_ABOUT THIS EXERCISE_:
Pull every line containing the word "none" out of the material below.

_GIVEN RECORDS_:
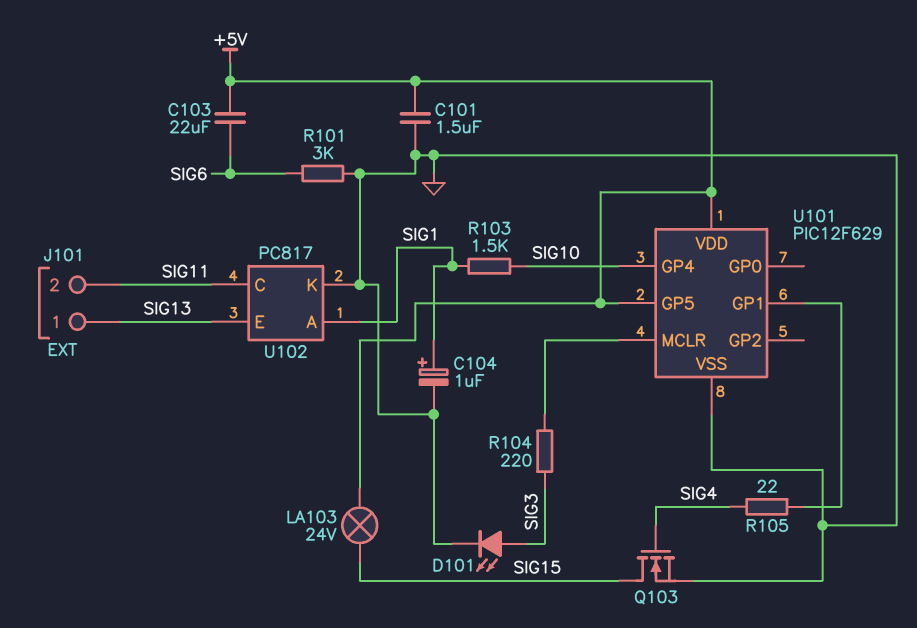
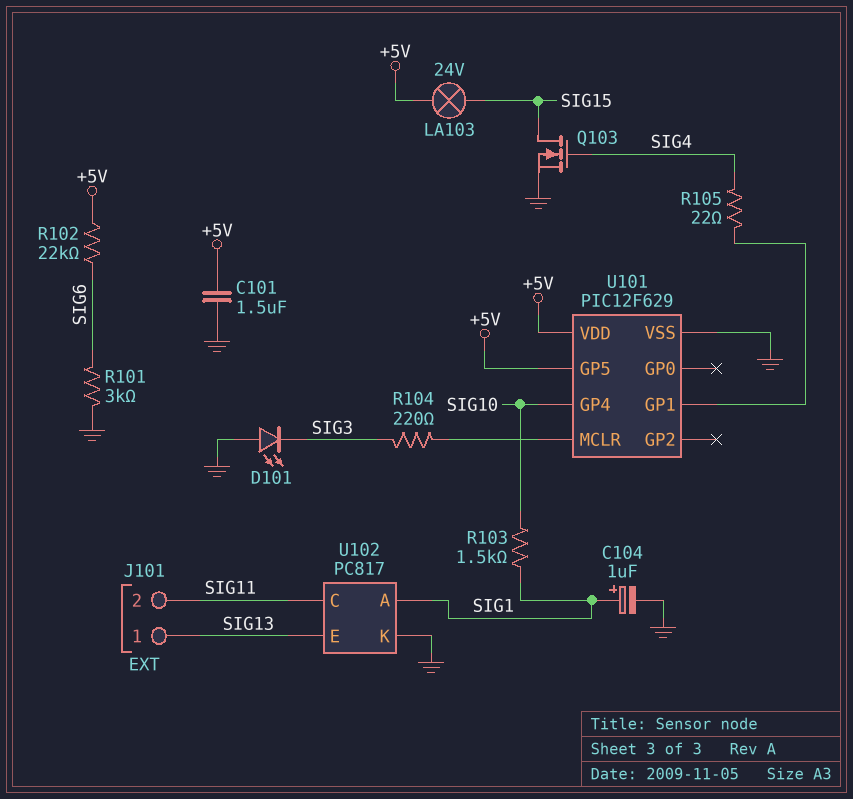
C103: 22uF (+5V, SIG6) -> none
D101: LED (A SIG3, K GND) -> LED (A GND, K SIG3)
R102: none -> 22k (+5V, SIG6)

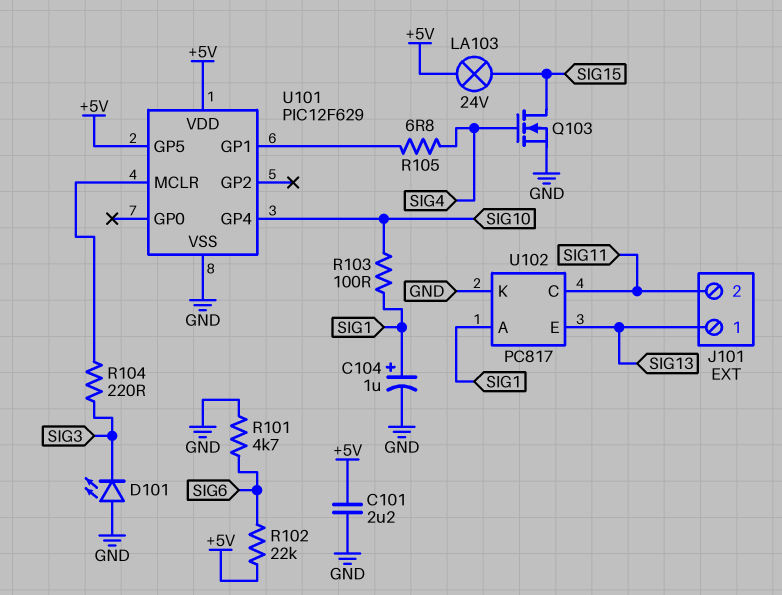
C101: 1.5uF (+5V, GND) -> 2.2uF (+5V, GND)
R101: 3k (GND, SIG6) -> 4.7k (GND, SIG6)
R103: 1.5k (SIG1, SIG10) -> 100 (SIG1, SIG10)
R105: 22 (SIG4, U101/GP1) -> 6.8 (SIG4, U101/GP1)

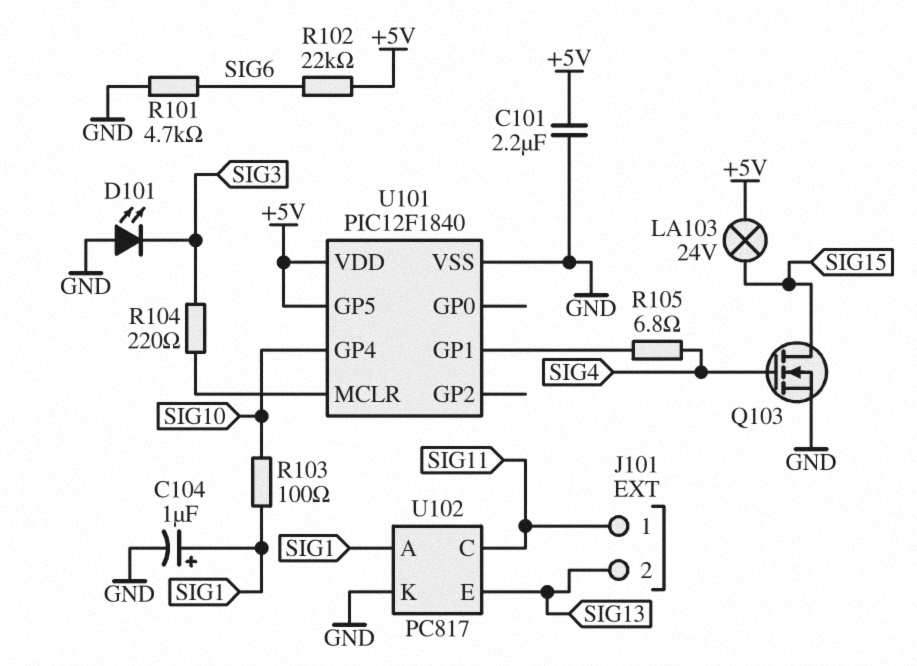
J101 pin 1: SIG13 -> SIG11
J101 pin 2: SIG11 -> SIG13
U101: PIC12F629 -> PIC12F1840

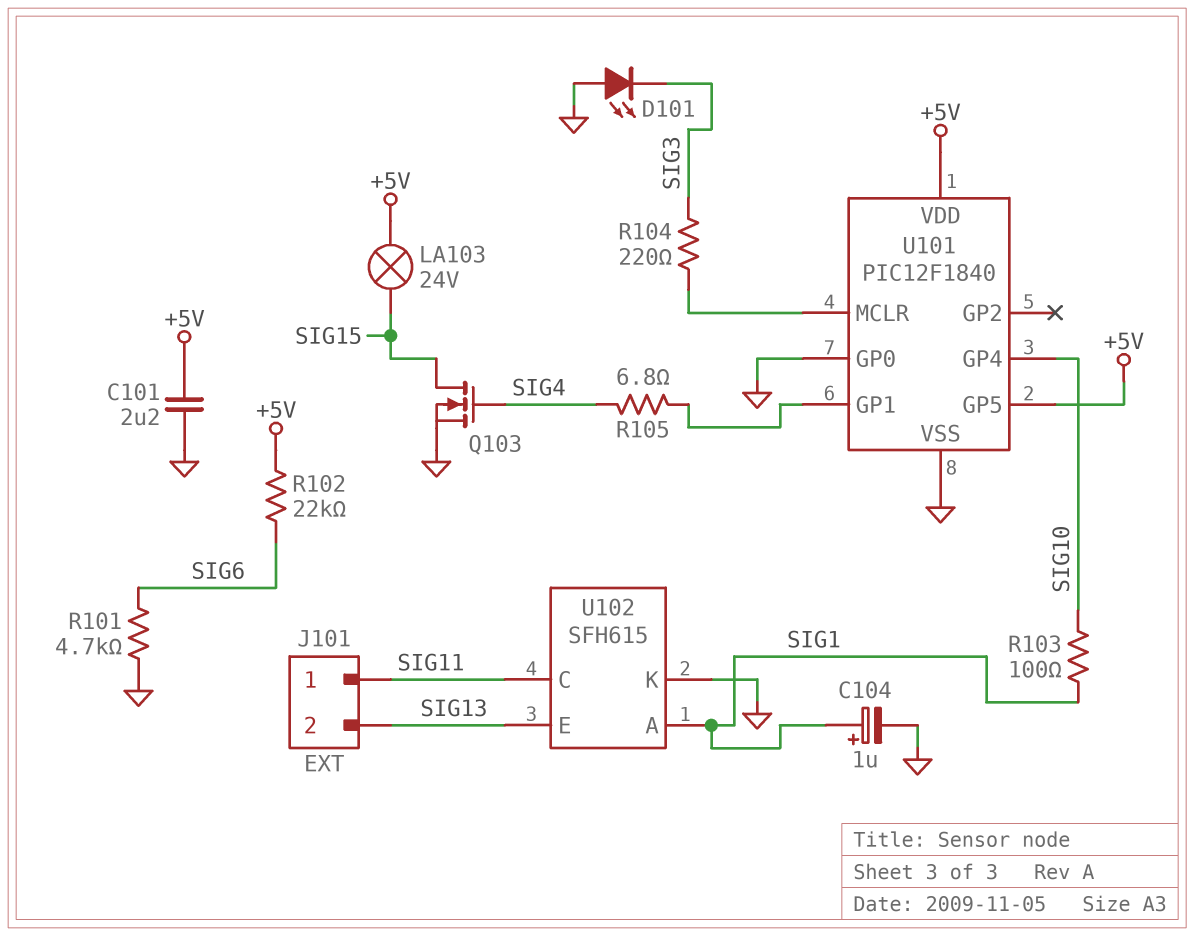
U101 pin GP0: none -> GND
U102: PC817 -> SFH615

_YOUR SOLUTION_:
C103: 22uF (+5V, SIG6) -> none
R102: none -> 22k (+5V, SIG6)
U101 pin GP0: none -> GND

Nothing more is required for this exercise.